## Work order
Reproduce the full listing below exactly. Do not include the pictures.

## Records provided
----

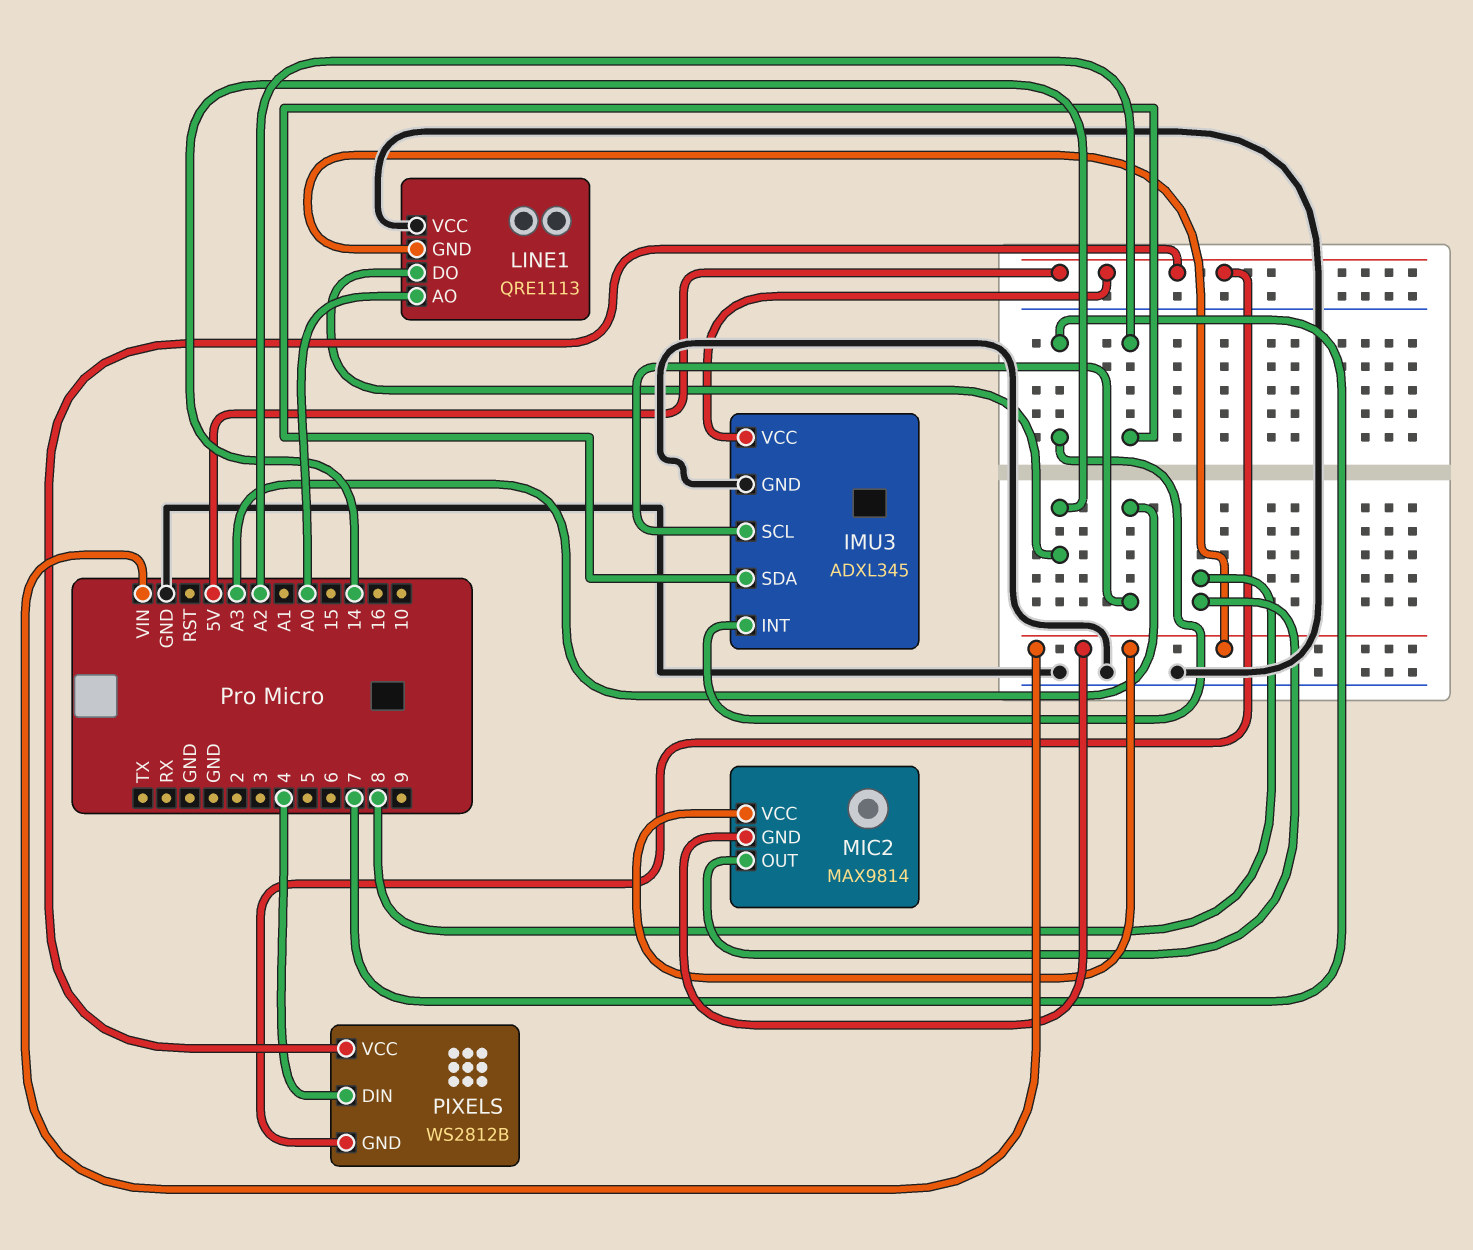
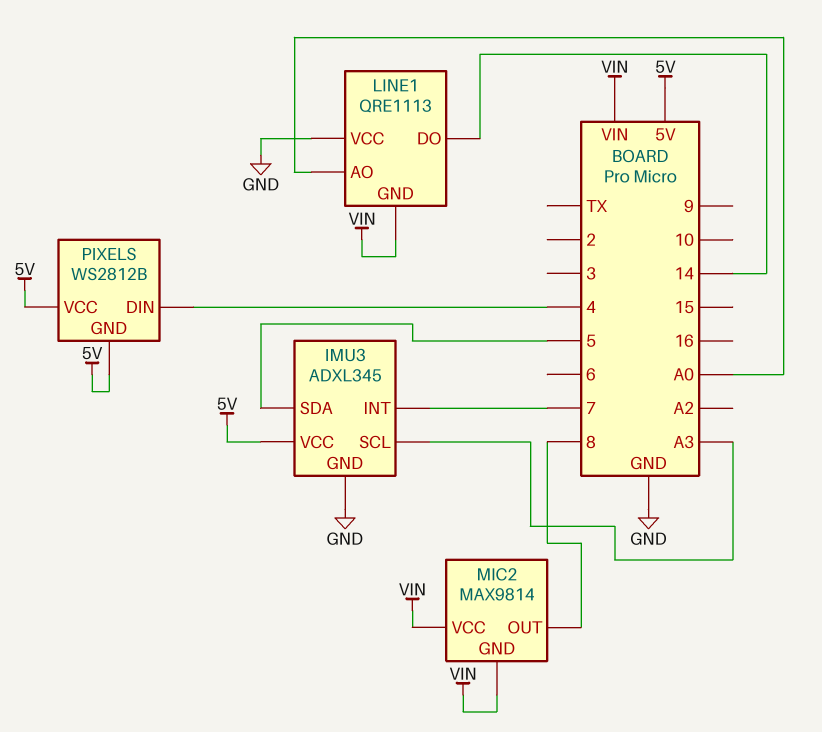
IMU3 pin SDA: A2 -> 5

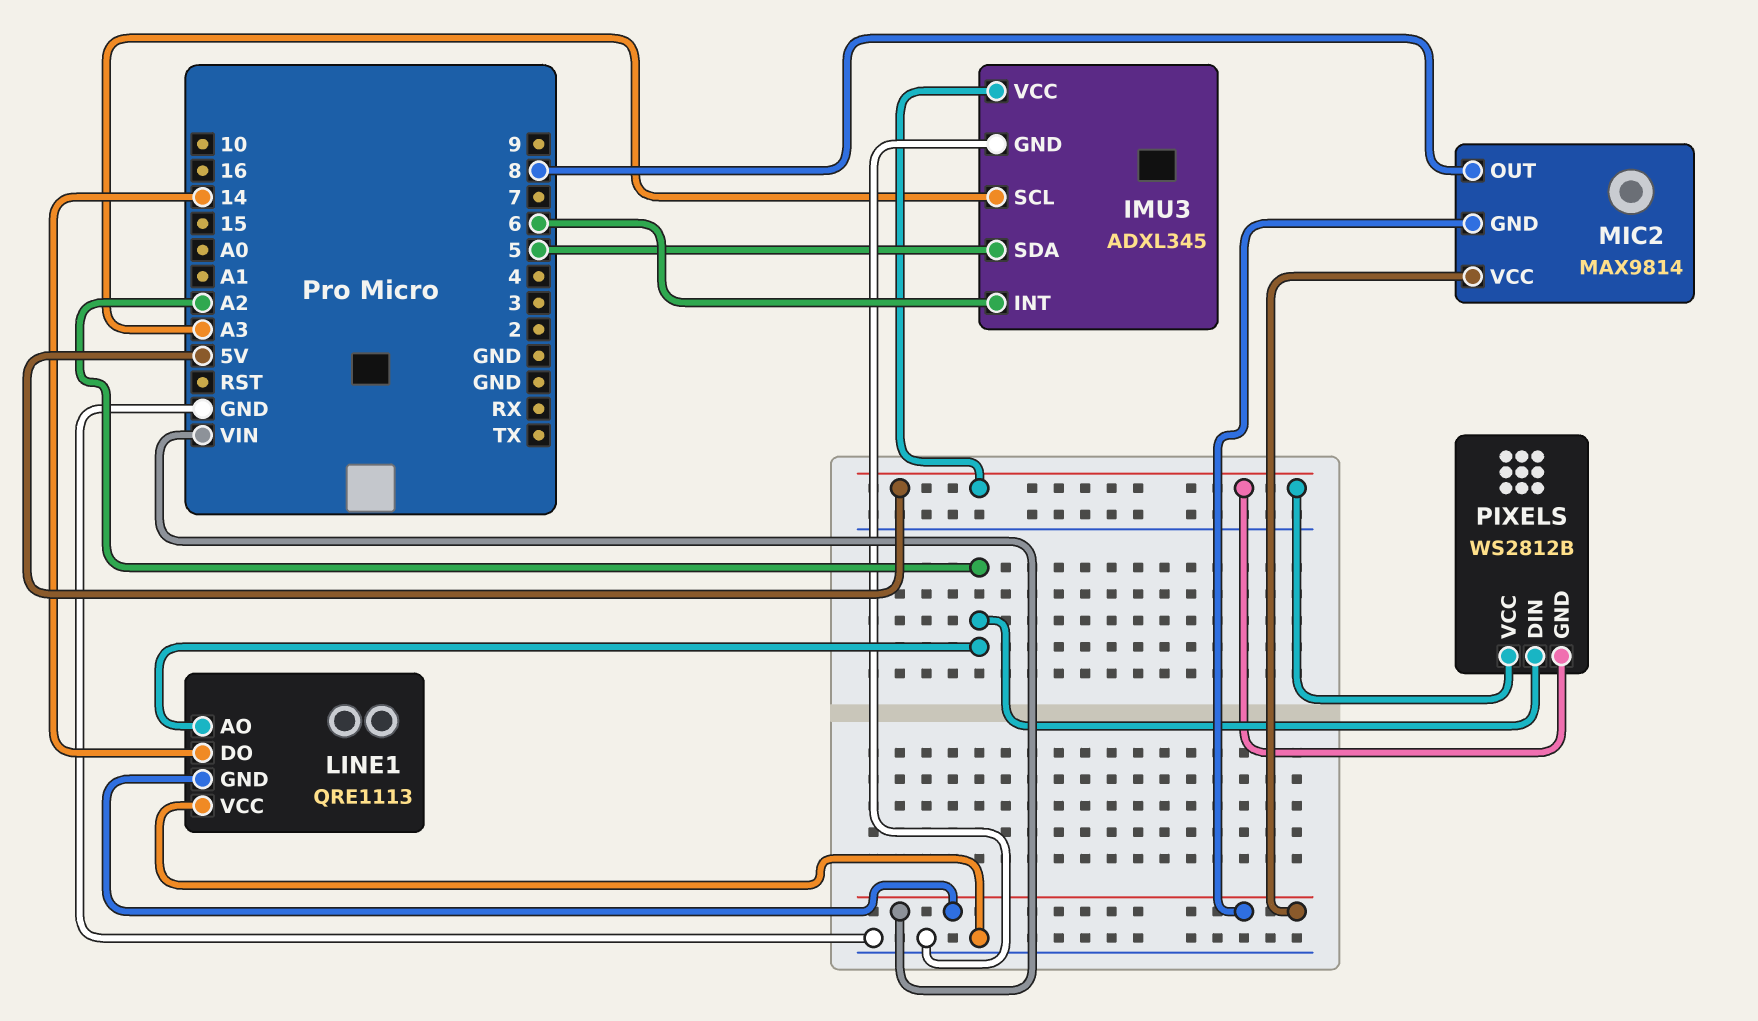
IMU3 pin INT: 7 -> 6
LINE1 pin AO: A0 -> A2
PIXELS pin DIN: 4 -> A2

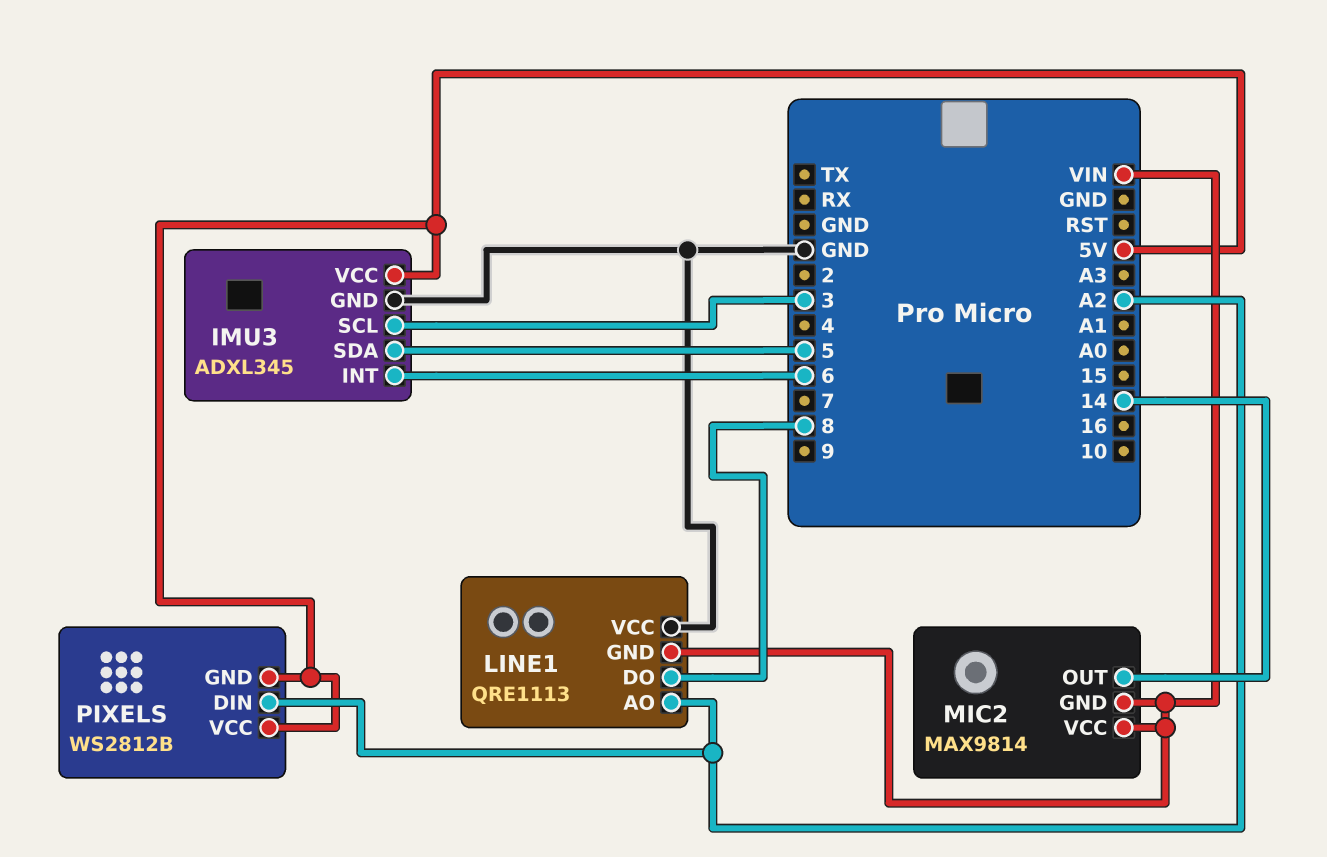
IMU3 pin SCL: A3 -> 3
LINE1 pin DO: 14 -> 8
MIC2 pin OUT: 8 -> 14

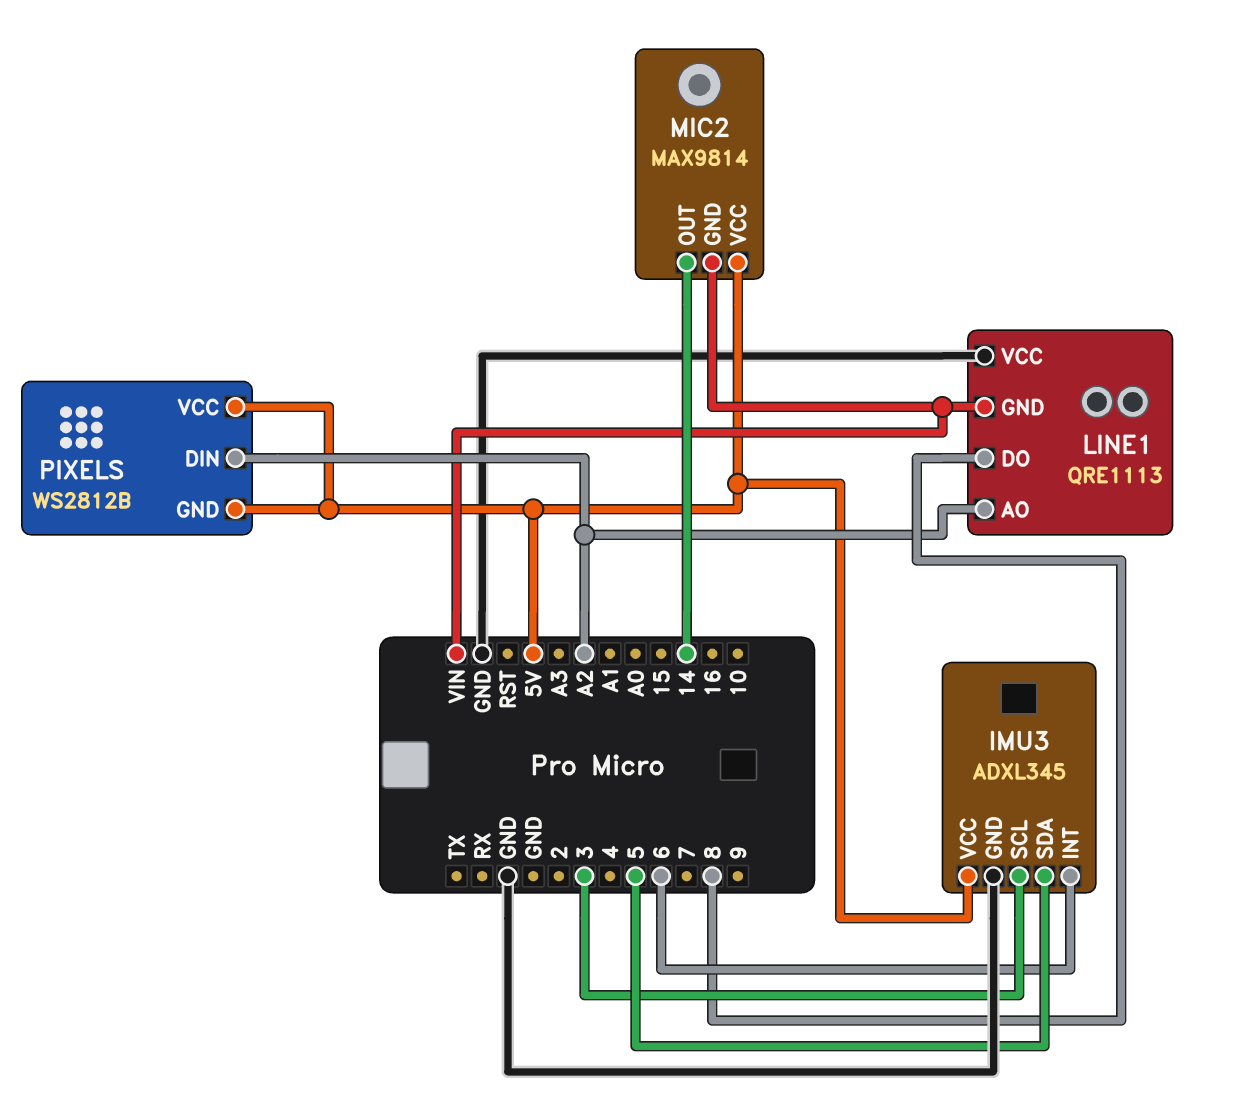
MIC2 pin VCC: VIN -> 5V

----

## Answer space
IMU3 pin SDA: A2 -> 5

IMU3 pin INT: 7 -> 6
LINE1 pin AO: A0 -> A2
PIXELS pin DIN: 4 -> A2

IMU3 pin SCL: A3 -> 3
LINE1 pin DO: 14 -> 8
MIC2 pin OUT: 8 -> 14

MIC2 pin VCC: VIN -> 5V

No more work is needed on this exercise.